* Task directions: Check each line below for the word "switch", and copy those that have it.
═══ Exercise materials
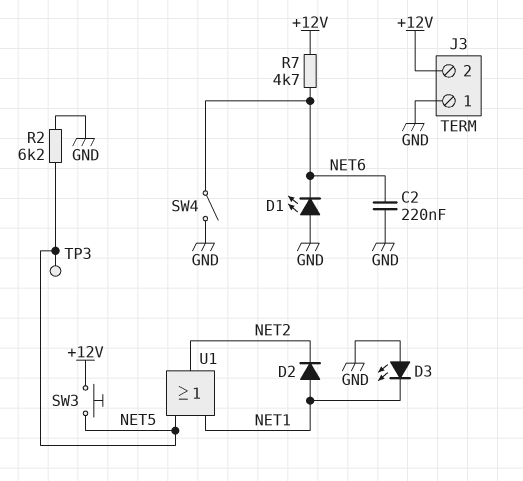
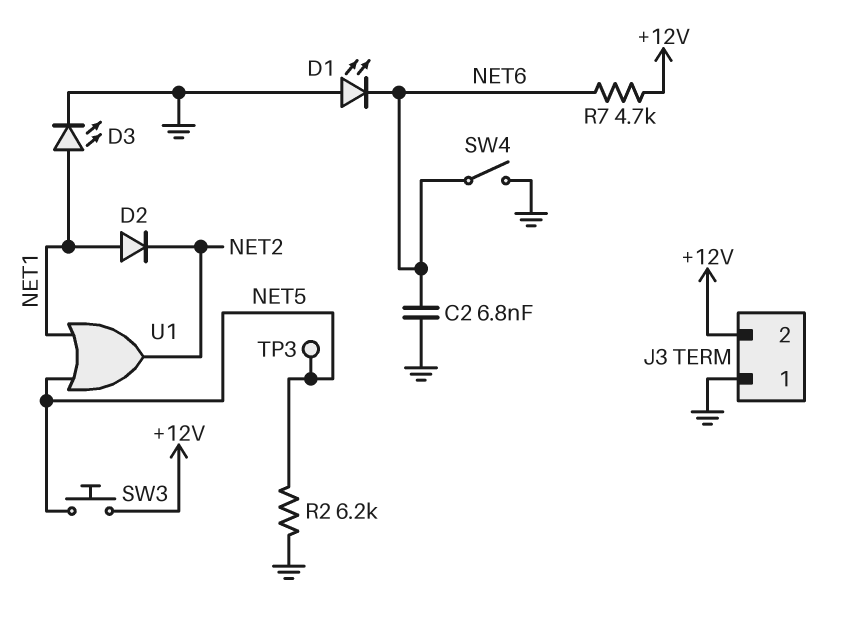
C2: 220nF (GND, NET6) -> 6.8nF (GND, NET6)
D3: LED (A GND, K NET1) -> LED (A NET1, K GND)

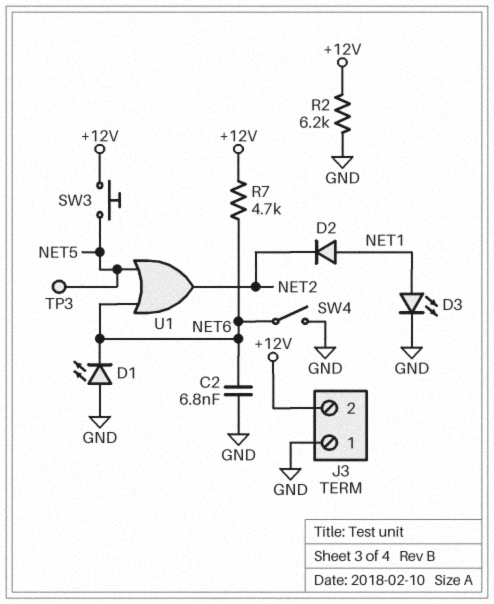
R2: 6.2k (GND, NET5) -> 6.2k (+12V, GND)
U1: OR (in NET1, in NET5, out NET2) -> OR (in NET5, in NET6, out NET2)

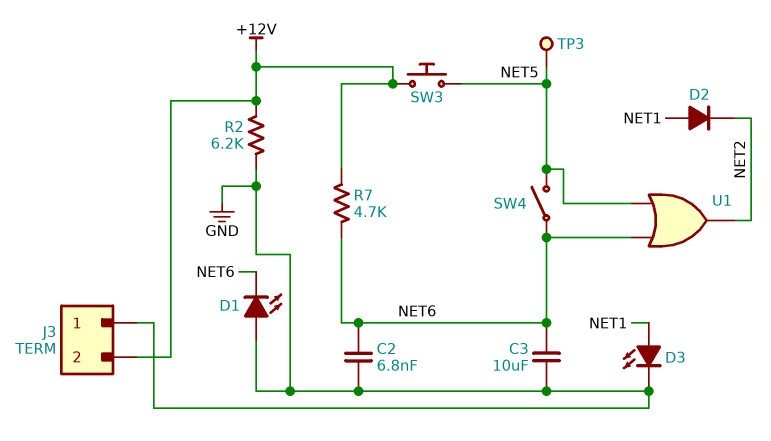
C3: none -> 10uF (GND, NET6)
SW4: switch (GND, NET6) -> switch (NET5, NET6)

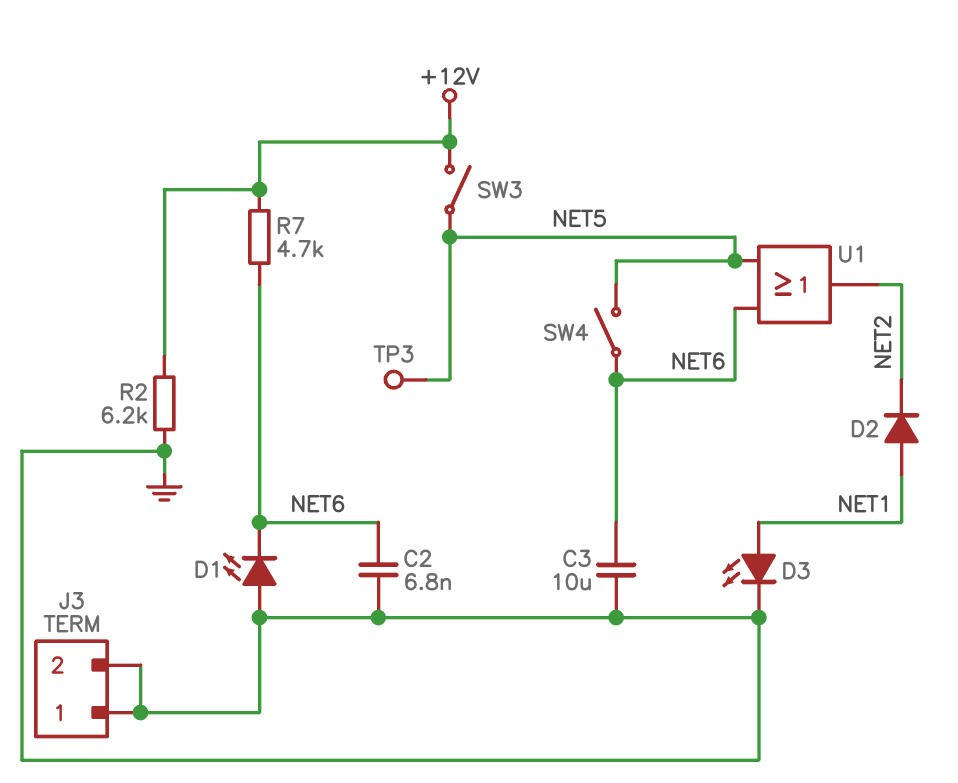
J3 pin 2: +12V -> GND
SW3: button (+12V, NET5) -> switch (+12V, NET5)

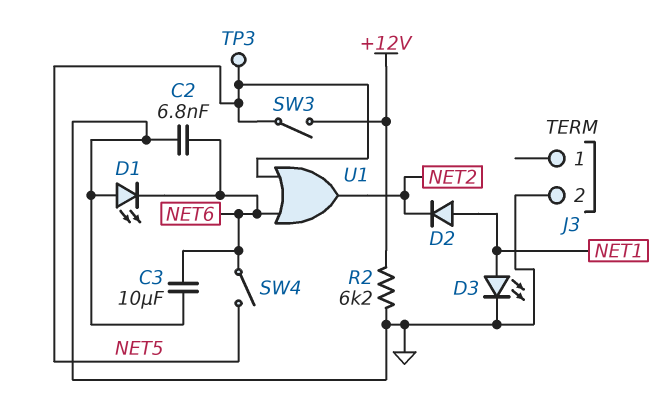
J3 pin 1: GND -> none
R7: 4.7k (+12V, NET6) -> none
══════
* Response to the exercise:
SW4: switch (GND, NET6) -> switch (NET5, NET6)
SW3: button (+12V, NET5) -> switch (+12V, NET5)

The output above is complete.